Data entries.
***

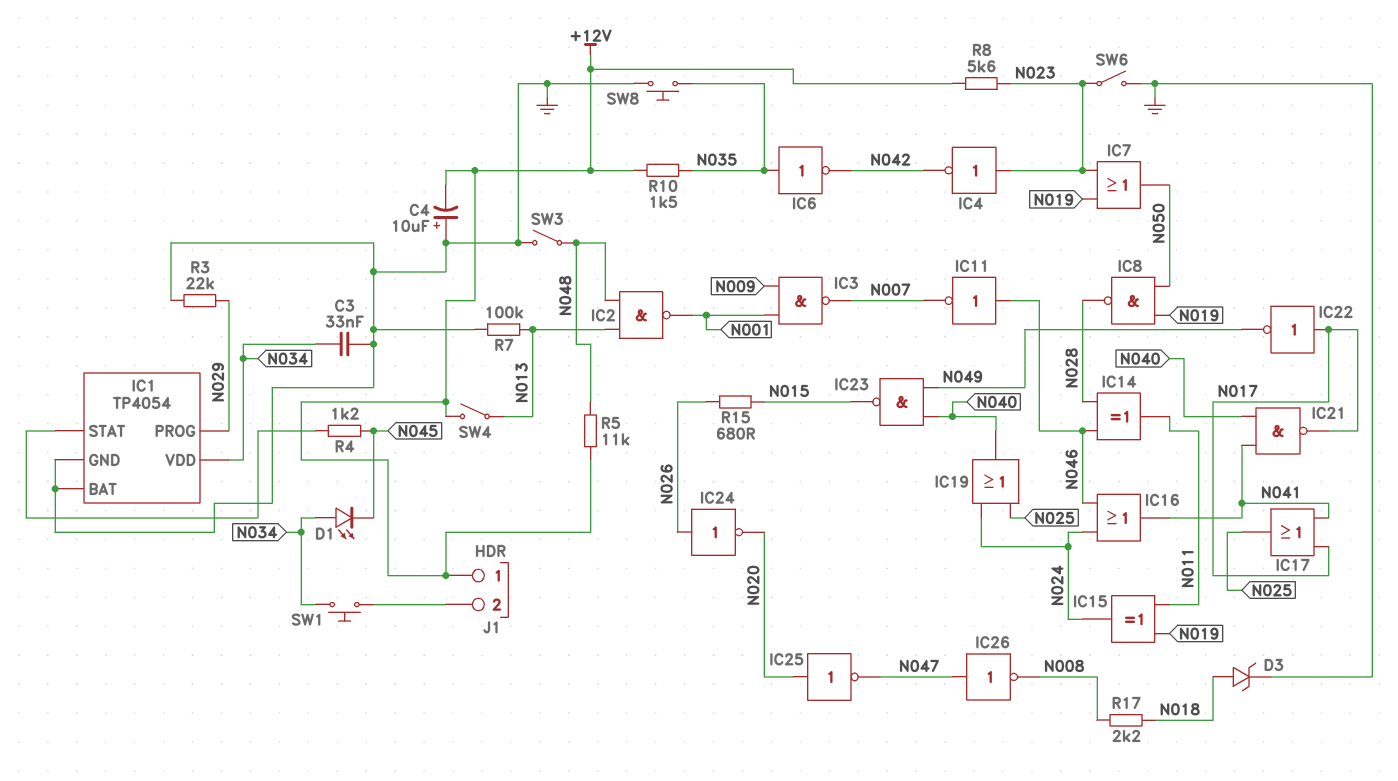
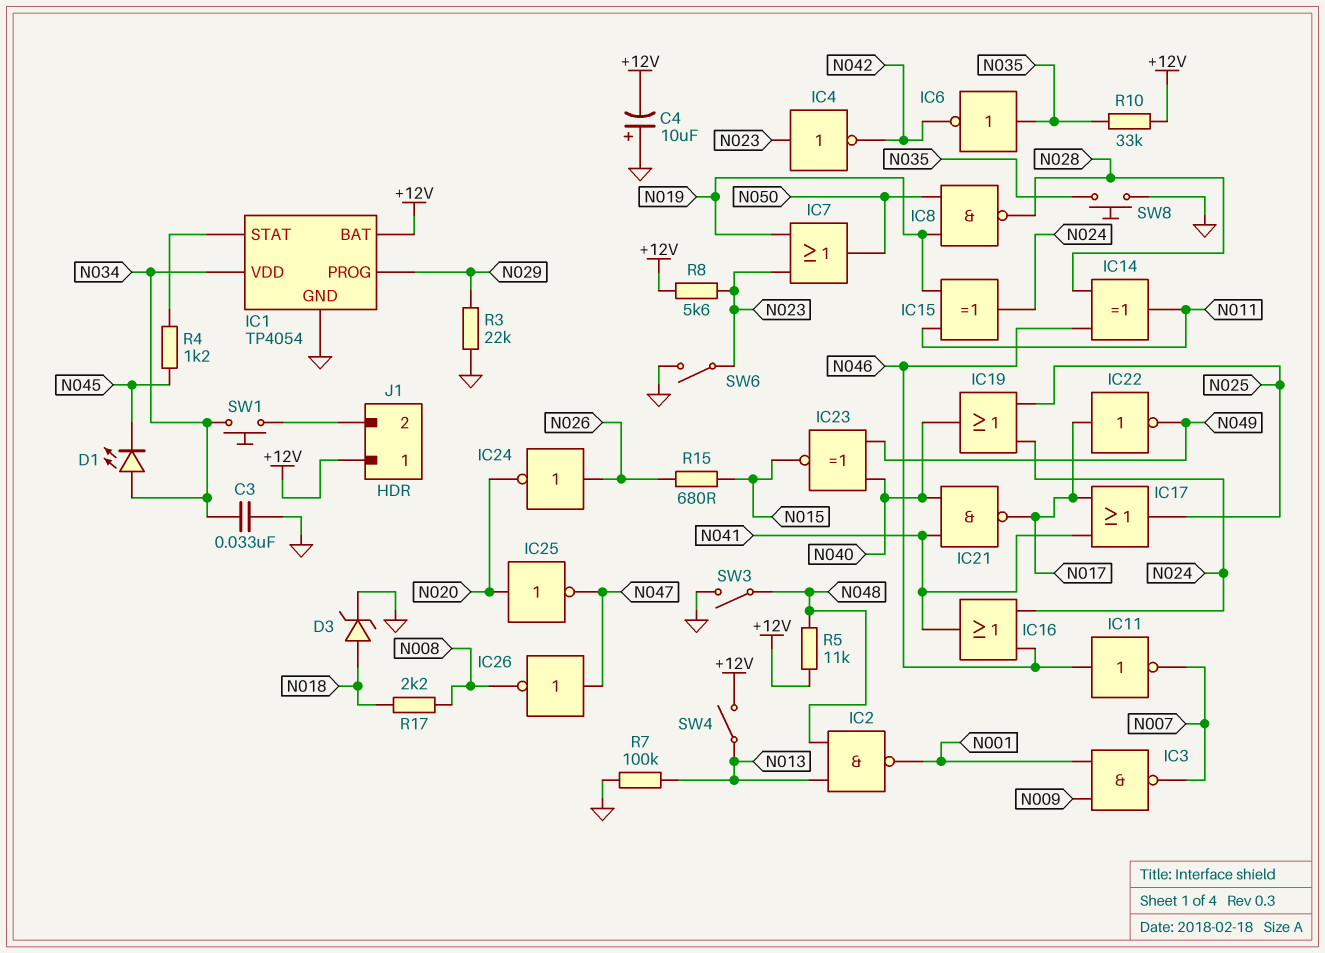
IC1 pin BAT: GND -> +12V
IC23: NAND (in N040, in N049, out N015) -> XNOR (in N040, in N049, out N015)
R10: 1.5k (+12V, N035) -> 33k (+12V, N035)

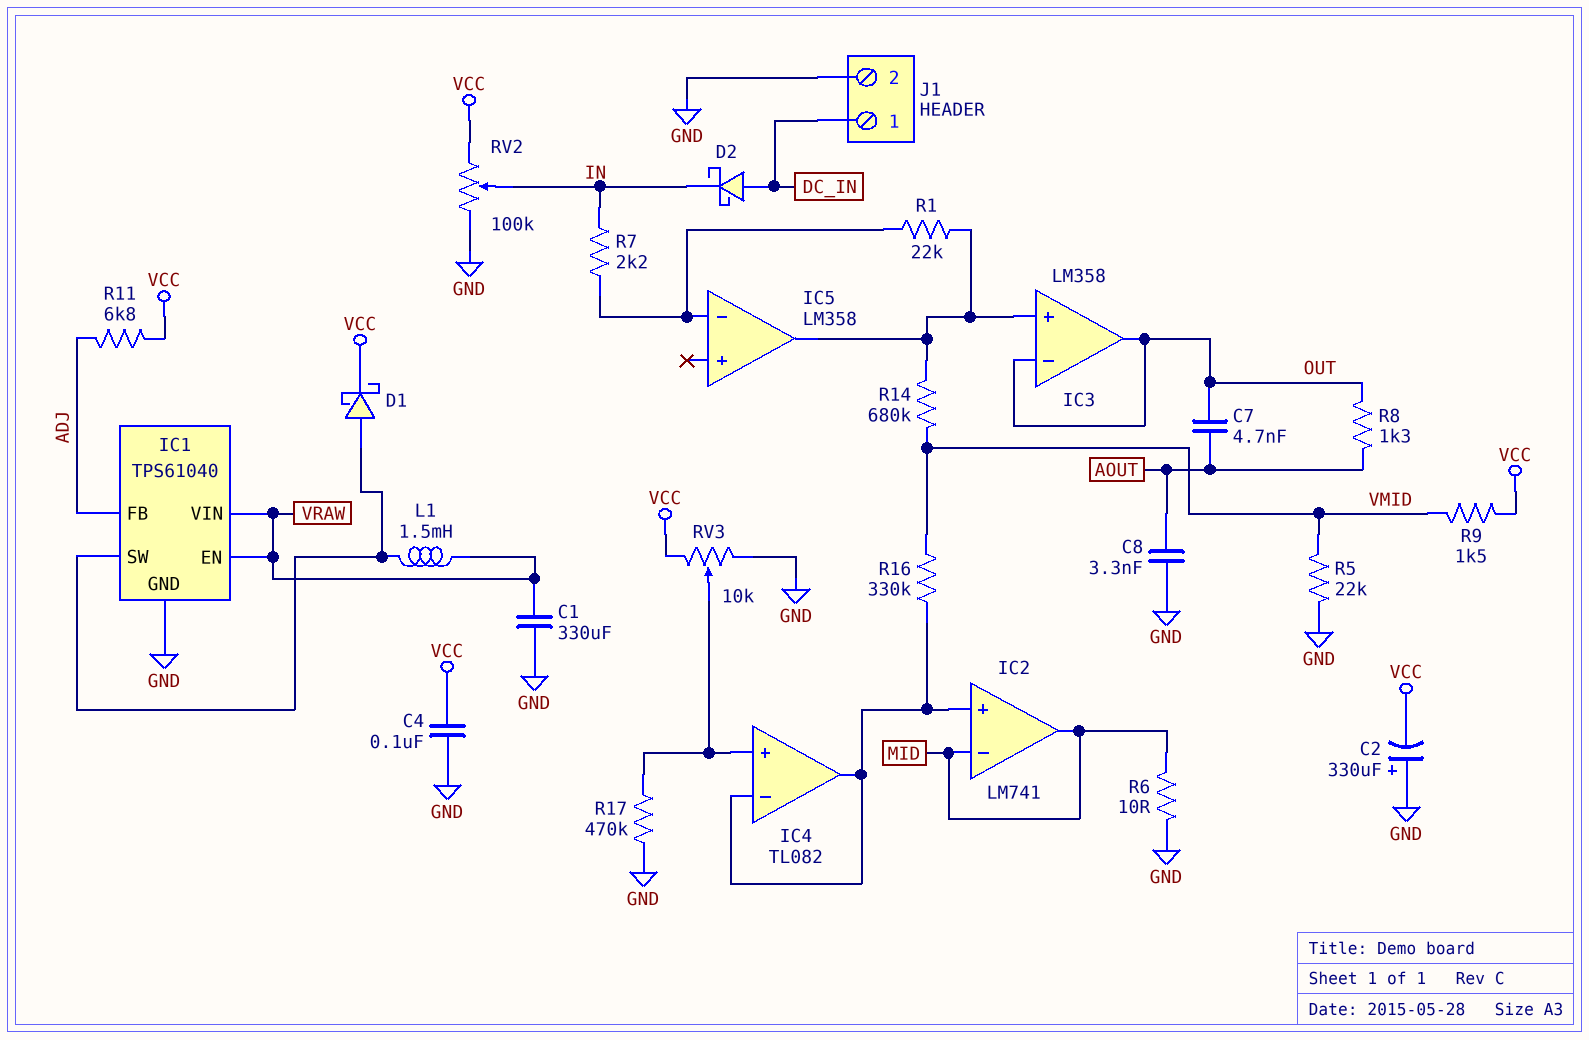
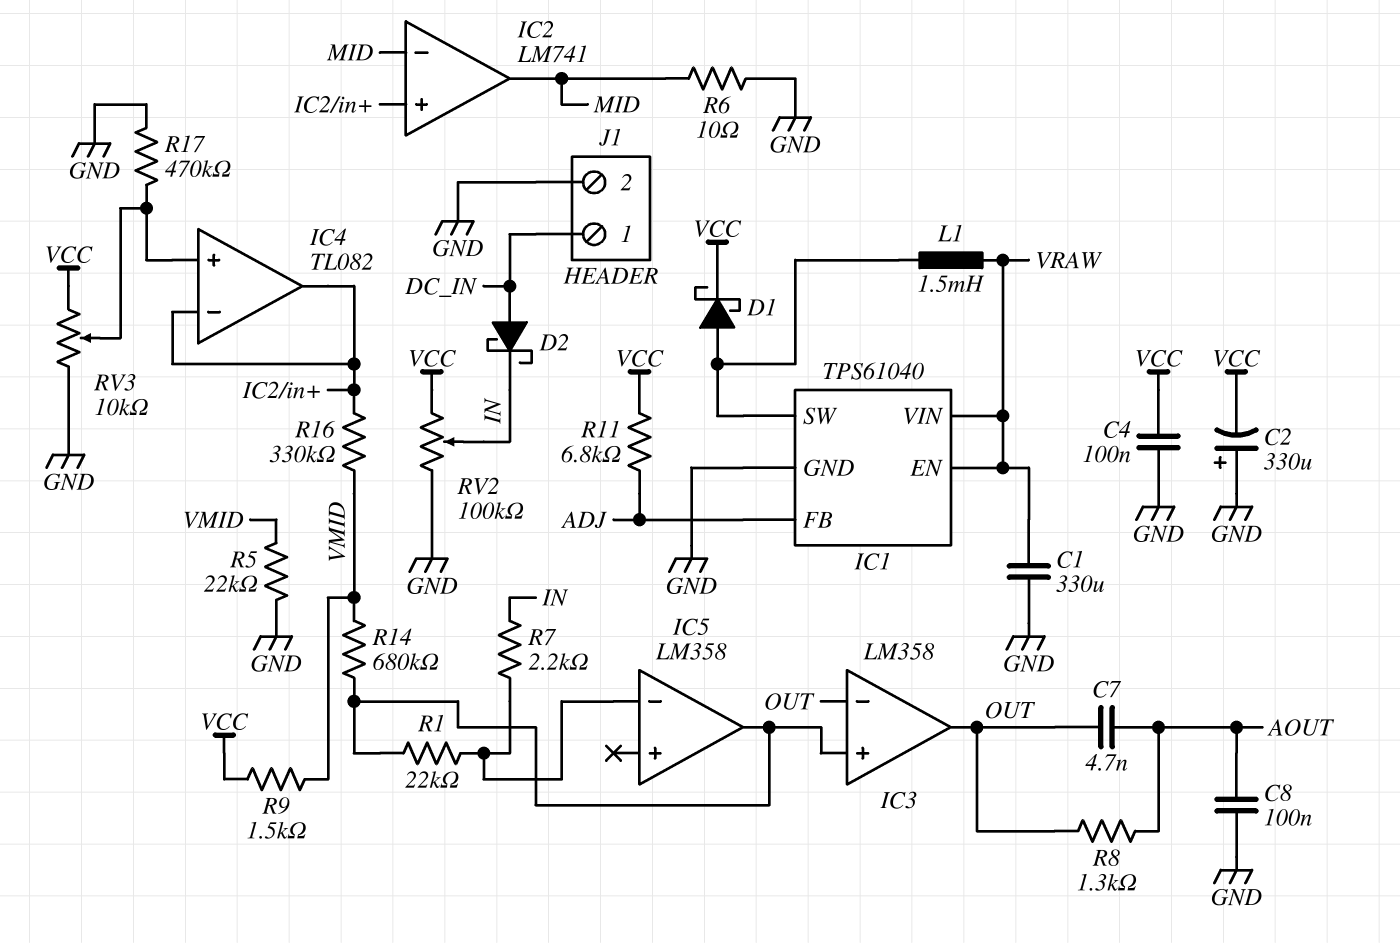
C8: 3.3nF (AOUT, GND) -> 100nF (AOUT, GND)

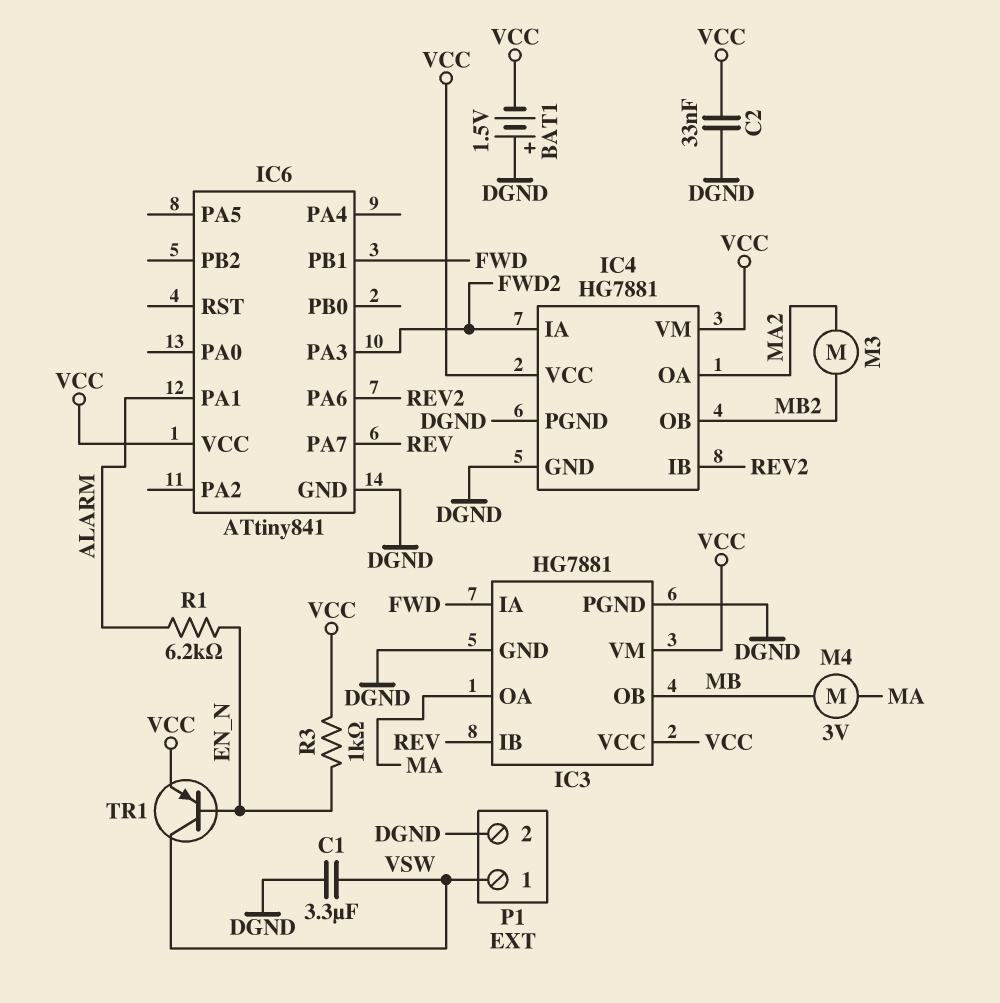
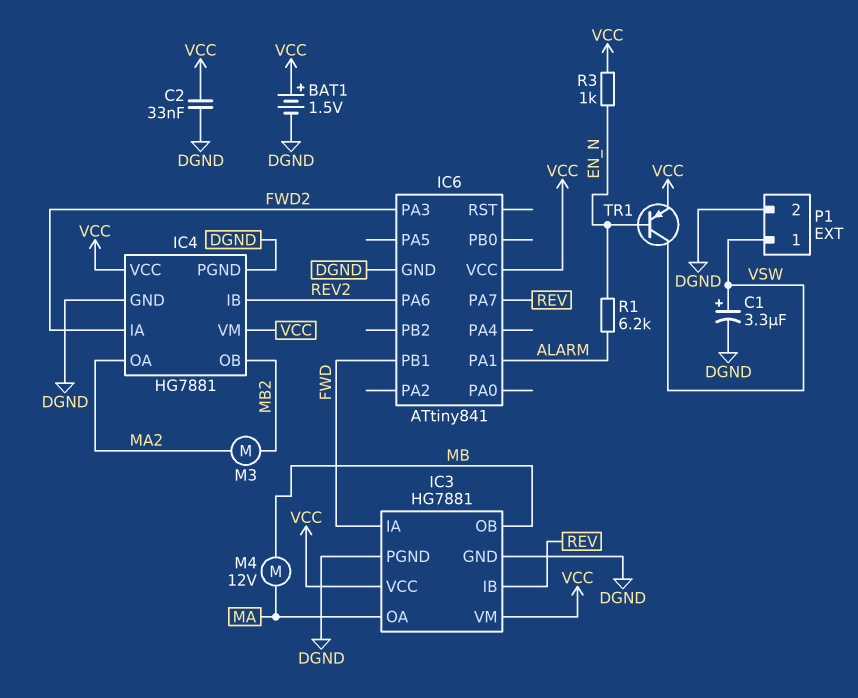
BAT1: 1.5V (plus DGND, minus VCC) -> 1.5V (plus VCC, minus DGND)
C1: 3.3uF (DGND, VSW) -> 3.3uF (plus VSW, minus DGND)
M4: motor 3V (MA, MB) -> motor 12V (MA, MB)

***

Apart from the pictures, set down all the entries above exactly.

IC1 pin BAT: GND -> +12V
IC23: NAND (in N040, in N049, out N015) -> XNOR (in N040, in N049, out N015)
R10: 1.5k (+12V, N035) -> 33k (+12V, N035)

C8: 3.3nF (AOUT, GND) -> 100nF (AOUT, GND)

BAT1: 1.5V (plus DGND, minus VCC) -> 1.5V (plus VCC, minus DGND)
C1: 3.3uF (DGND, VSW) -> 3.3uF (plus VSW, minus DGND)
M4: motor 3V (MA, MB) -> motor 12V (MA, MB)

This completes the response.